EXERCISE DESCRIPTION |
Search the listing below for "bowling". Copy each matching line.

DATA |
§

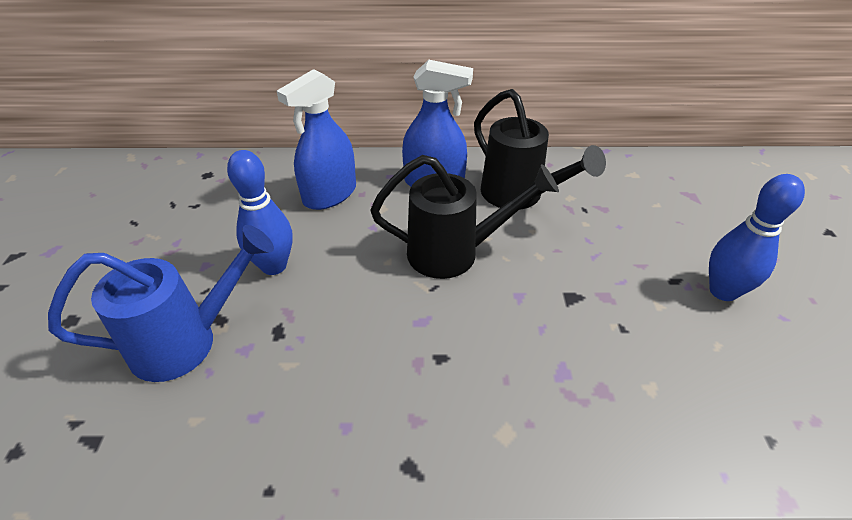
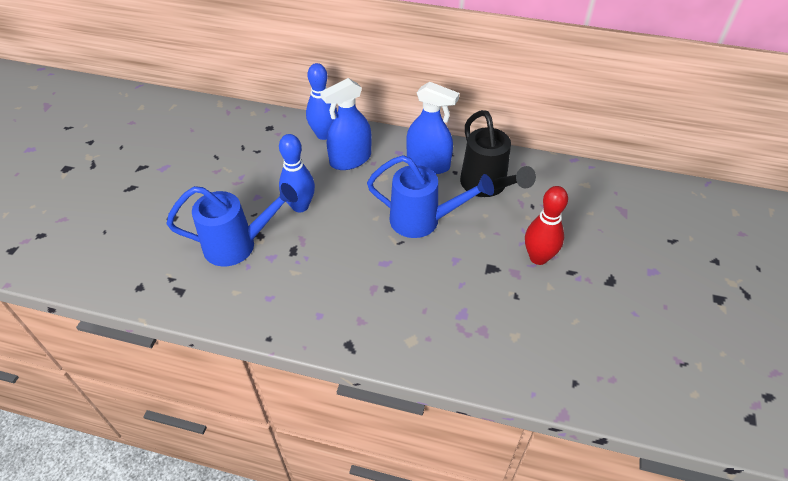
camera: 15 degrees right, 5 degrees up
(454, 253) = (423, 221): black watering can -> blue watering can
(625, 270) = (538, 257): none -> red bowling pin
(723, 291) = (601, 286): blue bowling pin -> blue bowling pin (324, 134)

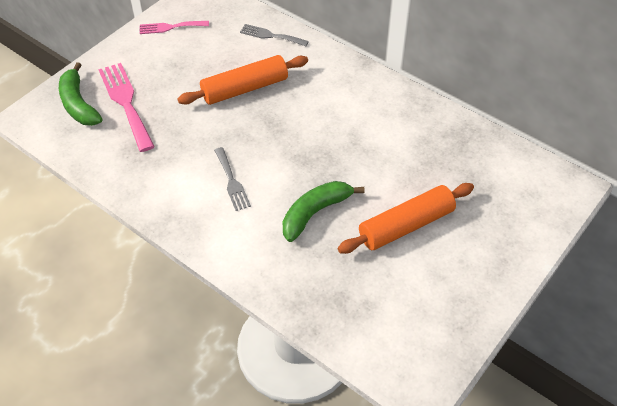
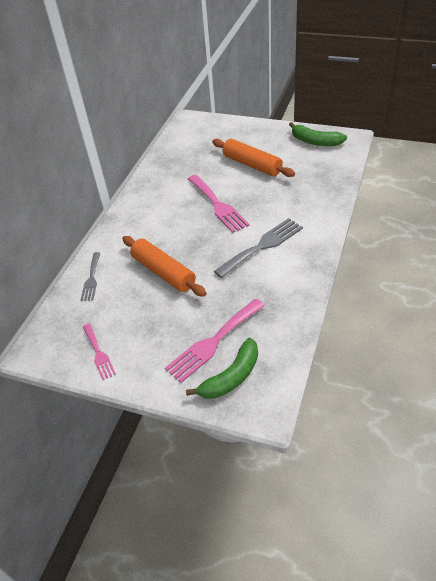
camera: 105 degrees left, 5 degrees down
(232, 181) = (262, 246): grey fork -> grey fork, size x1.68
(315, 213) = (265, 201): green banana -> green banana (315, 141)
(333, 163) = (218, 205): none -> pink fork

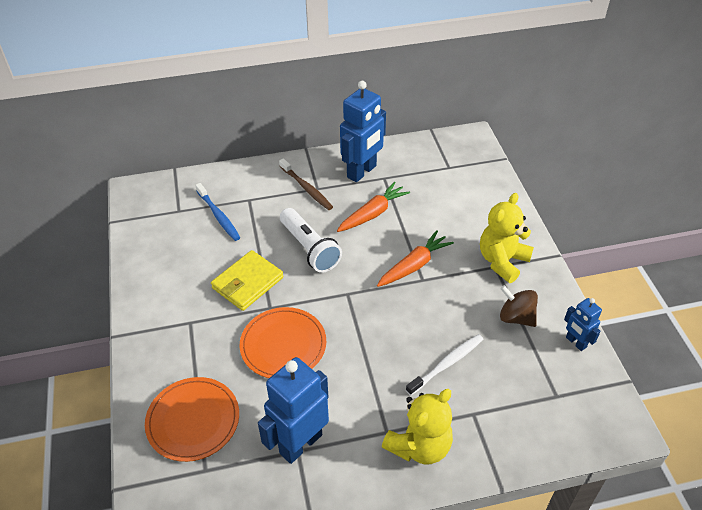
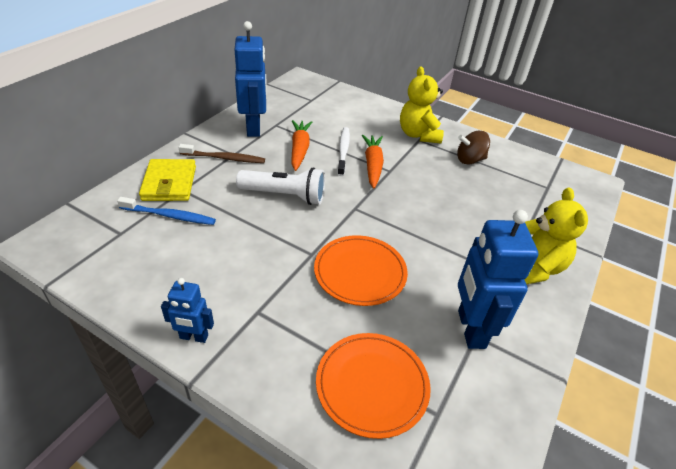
camera: 50 degrees left, 5 degrees down
(247, 283) = (268, 248): yellow wallet -> yellow wallet (169, 183)
(447, 364) = (475, 209): white toothbrush -> white toothbrush (343, 151)
(575, 342) = (514, 155): blue robot -> blue robot (194, 337)

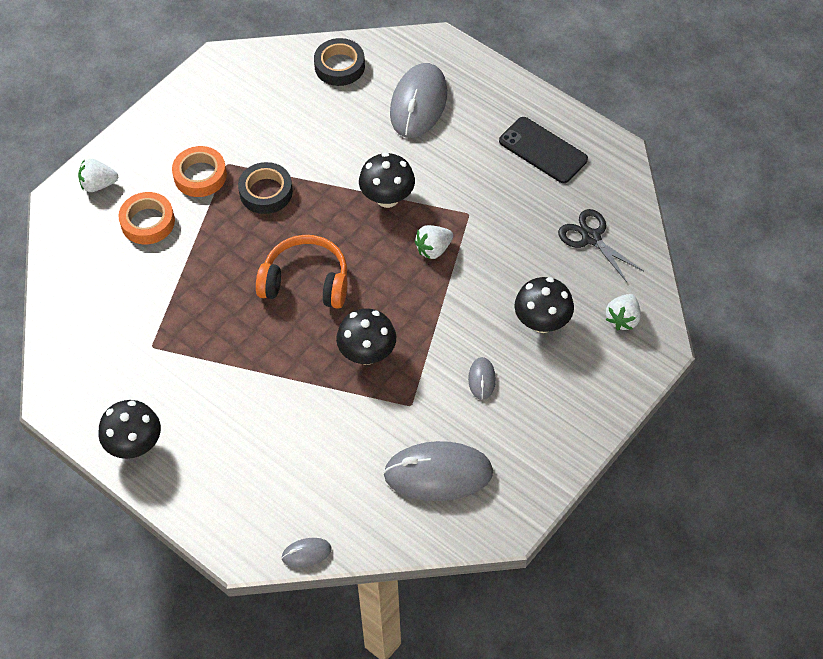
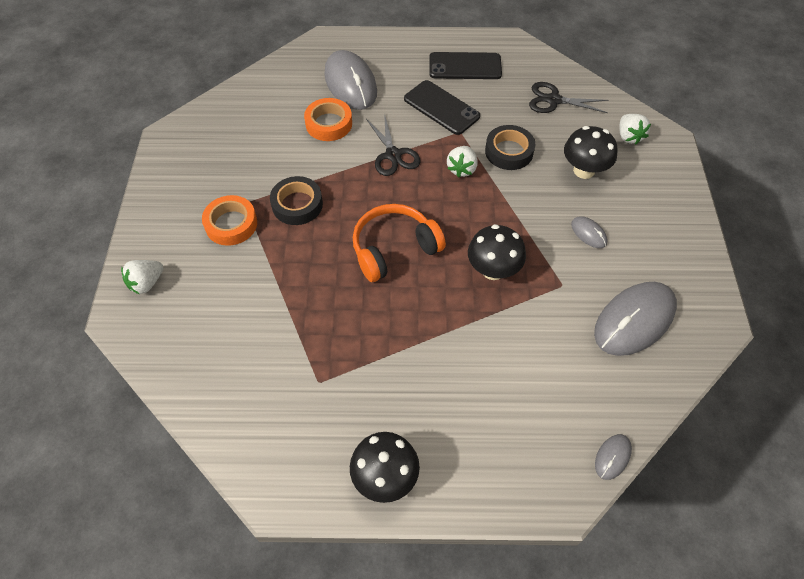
camera: 40 degrees left, 0 degrees up
(147, 222) = (219, 285): orange tape -> orange tape (329, 124)
(339, 66) = (268, 90): black tape -> black tape (509, 151)
(387, 198) = (393, 155): black mushroom -> black scissors
(476, 179) = (441, 108): none -> black phone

§

RESPONSE |
(625, 270) = (538, 257): none -> red bowling pin
(723, 291) = (601, 286): blue bowling pin -> blue bowling pin (324, 134)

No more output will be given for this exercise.